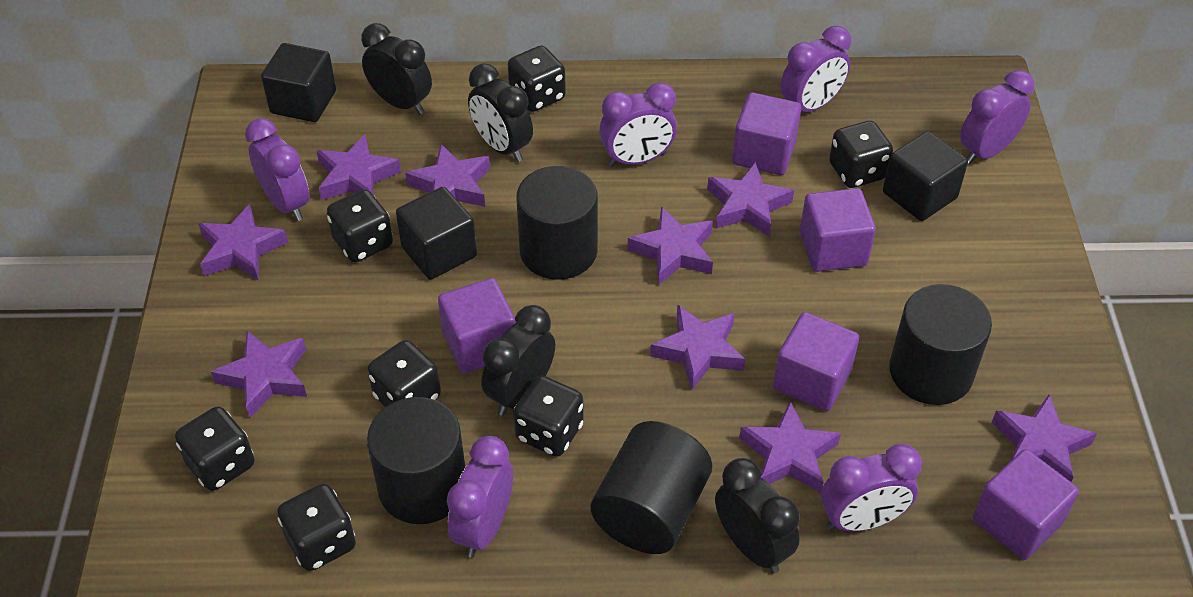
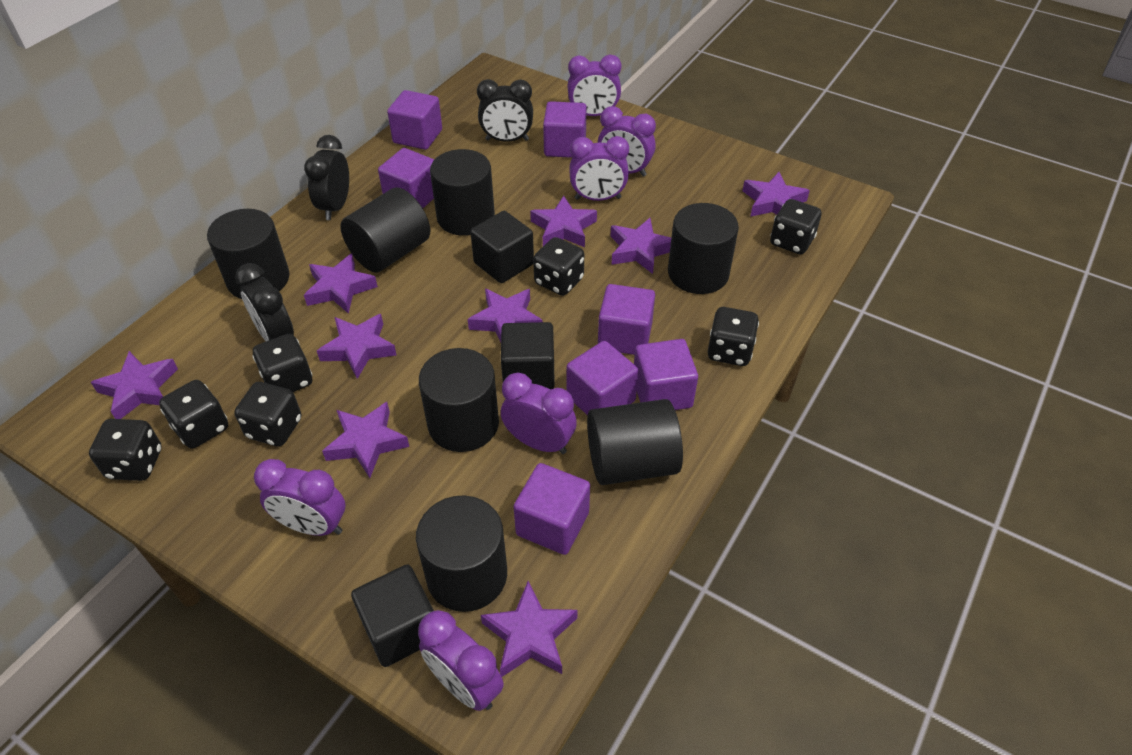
black clock: 4 -> 3
black cylinder: 4 -> 7
purple cube: 5 -> 7

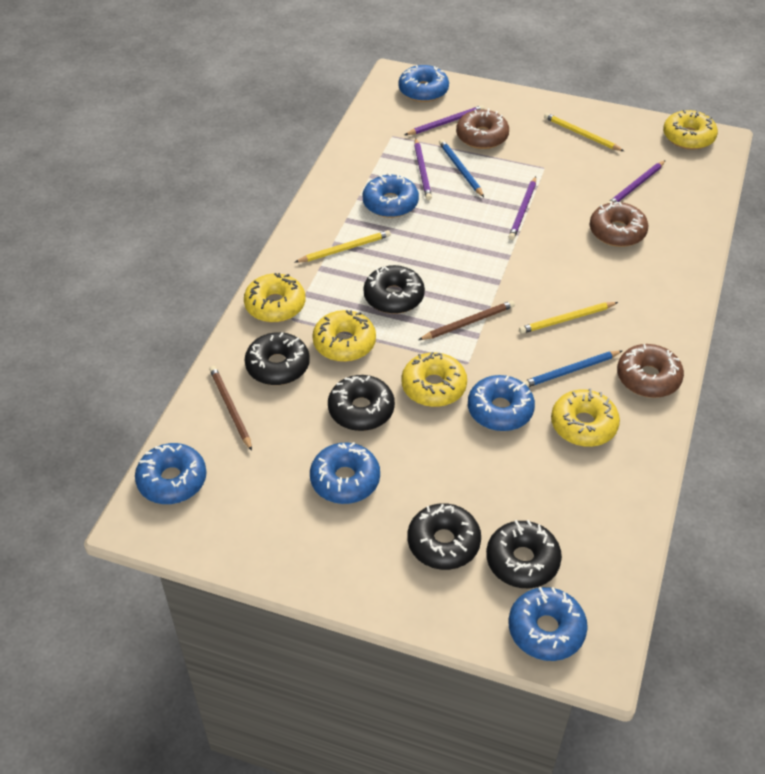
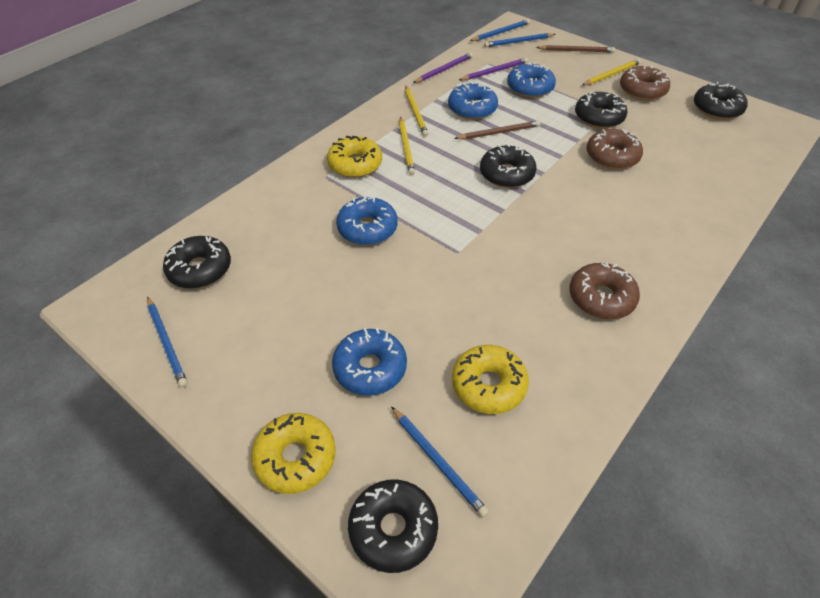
blue donut: 6 -> 4
blue pencil: 2 -> 4
purple pencil: 4 -> 2
yellow donut: 5 -> 3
= = = =
■ **WORK INSTRUCTION**
Set down every entry above again exactly, dropping each picture.

■ **ANSWER FOR THE TASK**
black clock: 4 -> 3
black cylinder: 4 -> 7
purple cube: 5 -> 7

blue donut: 6 -> 4
blue pencil: 2 -> 4
purple pencil: 4 -> 2
yellow donut: 5 -> 3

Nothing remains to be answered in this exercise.